PROBLEM STATEMENT: Among the lines of data below, reproduce only those from the one with "C1: 100nF (+9V, GND) -> 33nF (+9V, GND)" through the one with "C101: 100nF (+3V3, GND) -> 100nF (GND, NET1)", exactly as they stand, both ends included.

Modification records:

# # #

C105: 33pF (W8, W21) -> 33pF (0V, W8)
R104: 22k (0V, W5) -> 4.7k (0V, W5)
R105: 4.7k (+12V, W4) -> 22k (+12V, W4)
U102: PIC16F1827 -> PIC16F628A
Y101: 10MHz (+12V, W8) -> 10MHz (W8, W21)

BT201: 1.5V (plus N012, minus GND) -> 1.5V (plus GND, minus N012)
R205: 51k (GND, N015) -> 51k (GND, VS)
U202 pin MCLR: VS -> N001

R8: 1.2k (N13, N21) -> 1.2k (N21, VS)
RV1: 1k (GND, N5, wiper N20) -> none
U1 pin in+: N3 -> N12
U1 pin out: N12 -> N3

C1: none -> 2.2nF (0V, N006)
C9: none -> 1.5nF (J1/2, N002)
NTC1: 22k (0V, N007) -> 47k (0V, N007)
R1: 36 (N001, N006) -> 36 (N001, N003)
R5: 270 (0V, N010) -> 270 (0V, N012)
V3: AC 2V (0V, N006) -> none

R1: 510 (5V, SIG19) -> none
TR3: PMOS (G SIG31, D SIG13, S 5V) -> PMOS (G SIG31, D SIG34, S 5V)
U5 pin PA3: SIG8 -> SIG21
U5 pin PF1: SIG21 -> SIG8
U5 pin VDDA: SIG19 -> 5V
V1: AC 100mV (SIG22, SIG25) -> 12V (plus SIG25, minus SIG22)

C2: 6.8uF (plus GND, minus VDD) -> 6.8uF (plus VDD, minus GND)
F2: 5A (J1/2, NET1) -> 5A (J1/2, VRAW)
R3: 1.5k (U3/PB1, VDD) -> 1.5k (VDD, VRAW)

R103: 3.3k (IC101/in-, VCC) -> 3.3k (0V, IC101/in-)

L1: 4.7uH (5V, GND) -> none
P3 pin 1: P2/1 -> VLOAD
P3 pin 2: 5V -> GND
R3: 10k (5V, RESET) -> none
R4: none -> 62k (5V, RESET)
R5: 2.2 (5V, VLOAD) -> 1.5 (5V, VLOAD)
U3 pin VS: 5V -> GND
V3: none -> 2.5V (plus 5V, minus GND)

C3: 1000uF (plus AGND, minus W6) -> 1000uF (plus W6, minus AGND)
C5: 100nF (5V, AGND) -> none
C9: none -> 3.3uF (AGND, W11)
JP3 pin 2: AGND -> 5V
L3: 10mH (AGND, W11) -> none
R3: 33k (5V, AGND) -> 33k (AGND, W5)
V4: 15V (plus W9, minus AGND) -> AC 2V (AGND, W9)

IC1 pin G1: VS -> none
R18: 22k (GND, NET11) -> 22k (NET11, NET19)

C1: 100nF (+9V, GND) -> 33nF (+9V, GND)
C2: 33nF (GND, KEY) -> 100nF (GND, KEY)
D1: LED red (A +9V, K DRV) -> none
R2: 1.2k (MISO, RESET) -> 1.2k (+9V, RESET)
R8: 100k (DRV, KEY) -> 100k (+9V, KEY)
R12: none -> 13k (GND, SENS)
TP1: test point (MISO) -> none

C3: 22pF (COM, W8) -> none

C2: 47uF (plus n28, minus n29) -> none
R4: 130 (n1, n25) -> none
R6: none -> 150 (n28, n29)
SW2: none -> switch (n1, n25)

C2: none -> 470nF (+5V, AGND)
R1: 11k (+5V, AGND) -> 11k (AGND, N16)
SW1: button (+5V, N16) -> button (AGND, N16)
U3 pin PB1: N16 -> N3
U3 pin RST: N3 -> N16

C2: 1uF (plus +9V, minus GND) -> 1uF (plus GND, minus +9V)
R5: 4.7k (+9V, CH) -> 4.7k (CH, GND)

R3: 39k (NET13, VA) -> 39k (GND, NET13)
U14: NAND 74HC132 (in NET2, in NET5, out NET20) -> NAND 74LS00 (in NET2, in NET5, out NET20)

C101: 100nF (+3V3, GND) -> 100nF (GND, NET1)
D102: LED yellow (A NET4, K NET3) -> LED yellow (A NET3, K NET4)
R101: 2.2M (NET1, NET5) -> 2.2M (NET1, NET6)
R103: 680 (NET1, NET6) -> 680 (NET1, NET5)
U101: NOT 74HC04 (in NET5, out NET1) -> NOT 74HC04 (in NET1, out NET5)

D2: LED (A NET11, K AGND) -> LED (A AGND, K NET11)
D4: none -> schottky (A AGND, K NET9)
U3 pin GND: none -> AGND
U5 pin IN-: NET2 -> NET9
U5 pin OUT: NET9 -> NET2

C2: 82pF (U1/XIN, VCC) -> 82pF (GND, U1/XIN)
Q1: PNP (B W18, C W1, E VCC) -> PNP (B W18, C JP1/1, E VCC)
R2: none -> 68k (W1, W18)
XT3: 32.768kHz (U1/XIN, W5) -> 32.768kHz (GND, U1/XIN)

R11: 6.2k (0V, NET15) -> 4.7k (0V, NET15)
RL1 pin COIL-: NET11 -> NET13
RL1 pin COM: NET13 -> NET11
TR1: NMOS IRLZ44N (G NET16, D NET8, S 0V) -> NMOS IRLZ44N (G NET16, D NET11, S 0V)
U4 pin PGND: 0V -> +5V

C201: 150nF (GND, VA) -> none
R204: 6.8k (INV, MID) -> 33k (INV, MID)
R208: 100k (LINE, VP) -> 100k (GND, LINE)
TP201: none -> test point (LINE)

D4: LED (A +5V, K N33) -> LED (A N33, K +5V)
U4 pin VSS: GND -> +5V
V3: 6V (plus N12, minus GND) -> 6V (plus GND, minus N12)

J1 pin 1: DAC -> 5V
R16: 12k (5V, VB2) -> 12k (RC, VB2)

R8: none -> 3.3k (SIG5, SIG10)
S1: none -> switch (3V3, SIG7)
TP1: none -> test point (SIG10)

# # #

RESPONSE TO THIS TASK:
C1: 100nF (+9V, GND) -> 33nF (+9V, GND)
C2: 33nF (GND, KEY) -> 100nF (GND, KEY)
D1: LED red (A +9V, K DRV) -> none
R2: 1.2k (MISO, RESET) -> 1.2k (+9V, RESET)
R8: 100k (DRV, KEY) -> 100k (+9V, KEY)
R12: none -> 13k (GND, SENS)
TP1: test point (MISO) -> none

C3: 22pF (COM, W8) -> none

C2: 47uF (plus n28, minus n29) -> none
R4: 130 (n1, n25) -> none
R6: none -> 150 (n28, n29)
SW2: none -> switch (n1, n25)

C2: none -> 470nF (+5V, AGND)
R1: 11k (+5V, AGND) -> 11k (AGND, N16)
SW1: button (+5V, N16) -> button (AGND, N16)
U3 pin PB1: N16 -> N3
U3 pin RST: N3 -> N16

C2: 1uF (plus +9V, minus GND) -> 1uF (plus GND, minus +9V)
R5: 4.7k (+9V, CH) -> 4.7k (CH, GND)

R3: 39k (NET13, VA) -> 39k (GND, NET13)
U14: NAND 74HC132 (in NET2, in NET5, out NET20) -> NAND 74LS00 (in NET2, in NET5, out NET20)

C101: 100nF (+3V3, GND) -> 100nF (GND, NET1)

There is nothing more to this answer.